▸ **Directions for this task**
What lines of the data include the string "trapezoid"? Copy them all.
┄┄┄┄┄┄┄┄┄┄┄┄┄┄┄┄┄┄┄┄
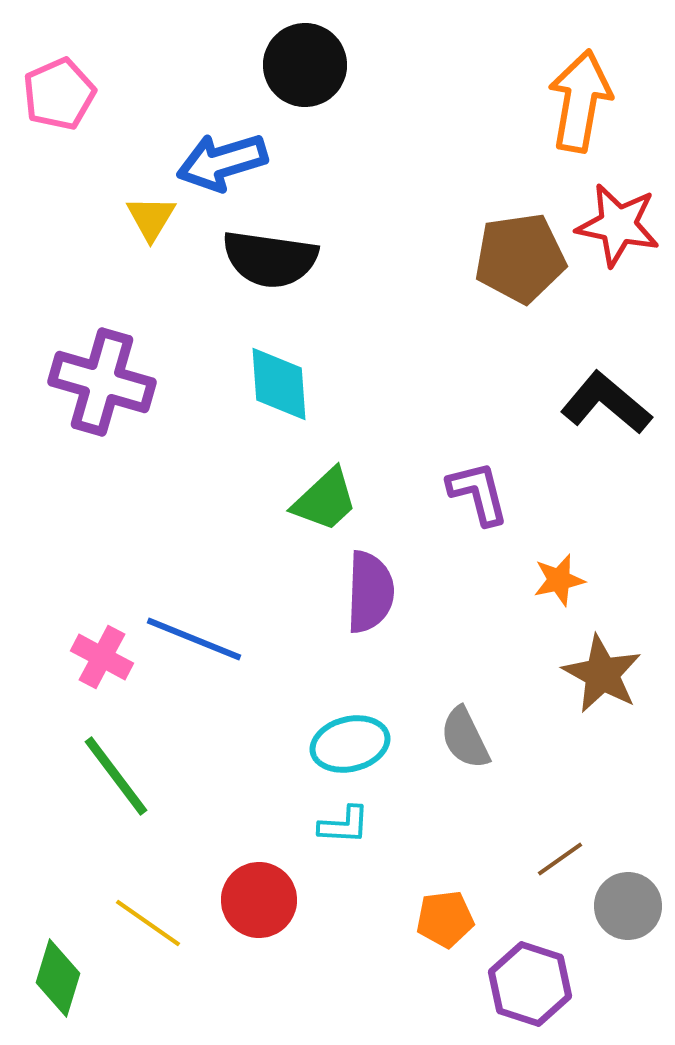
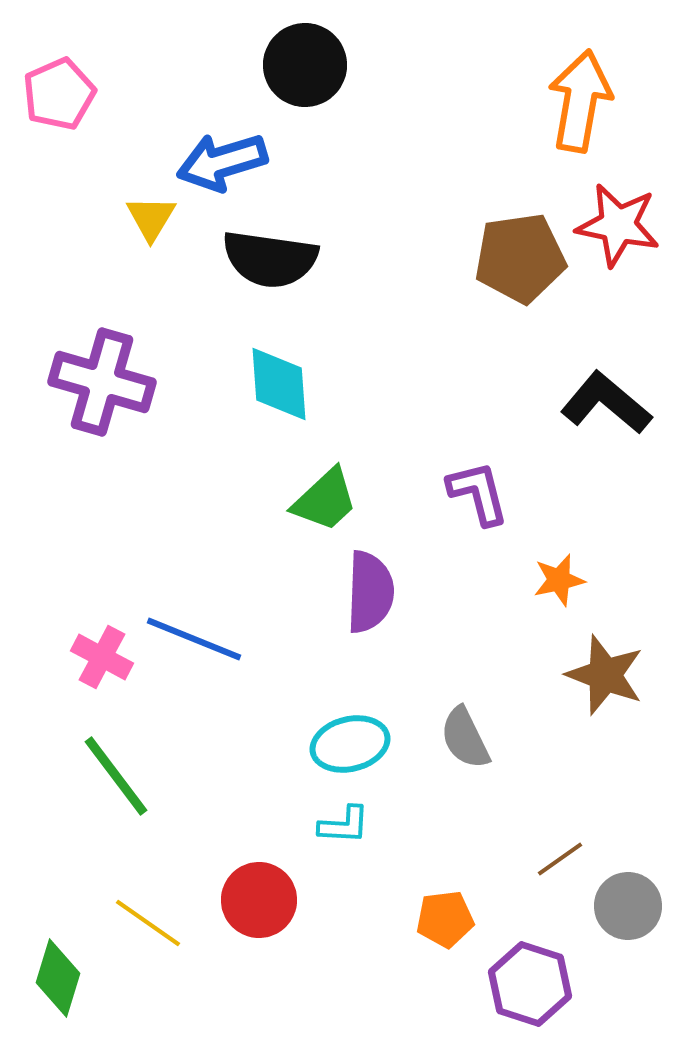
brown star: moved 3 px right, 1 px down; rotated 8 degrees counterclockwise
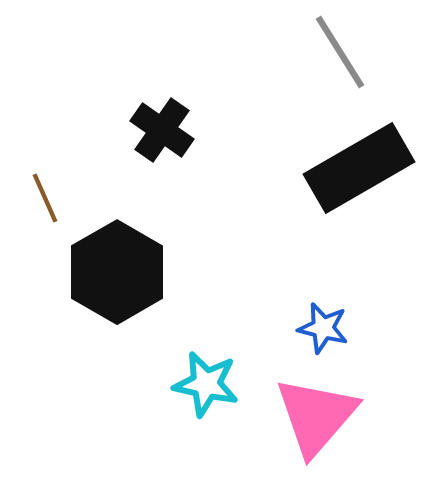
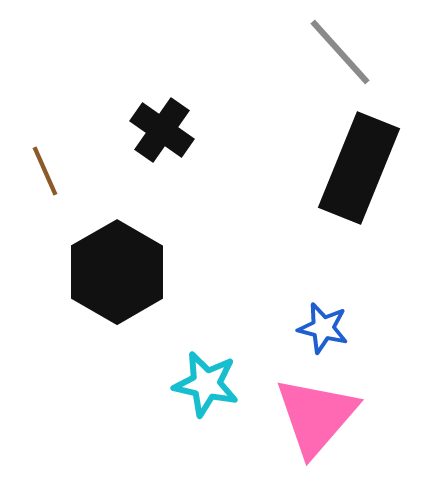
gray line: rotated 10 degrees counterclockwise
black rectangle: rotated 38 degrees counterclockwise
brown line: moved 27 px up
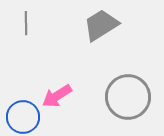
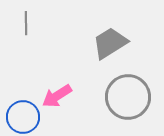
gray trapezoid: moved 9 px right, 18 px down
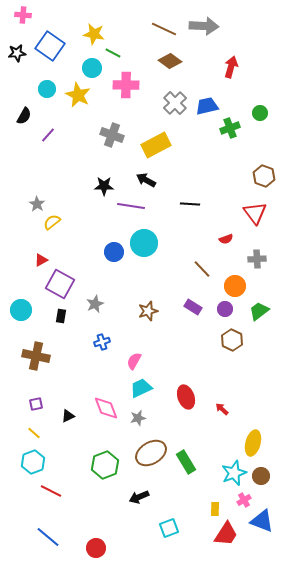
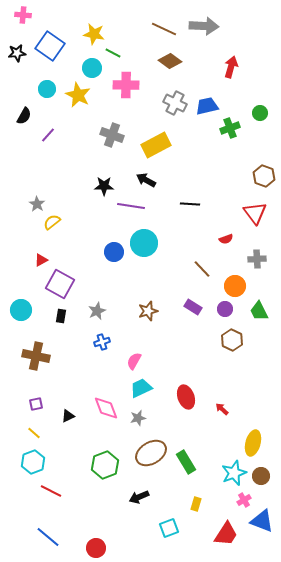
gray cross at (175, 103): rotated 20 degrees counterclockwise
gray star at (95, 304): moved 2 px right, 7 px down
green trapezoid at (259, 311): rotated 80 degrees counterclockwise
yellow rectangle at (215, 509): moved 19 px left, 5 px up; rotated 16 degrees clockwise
┄┄┄┄┄┄┄┄┄┄┄┄┄┄┄┄┄┄┄┄
▸ **Finished task**
gray trapezoid: moved 9 px right, 18 px down
green trapezoid at (259, 311): rotated 80 degrees counterclockwise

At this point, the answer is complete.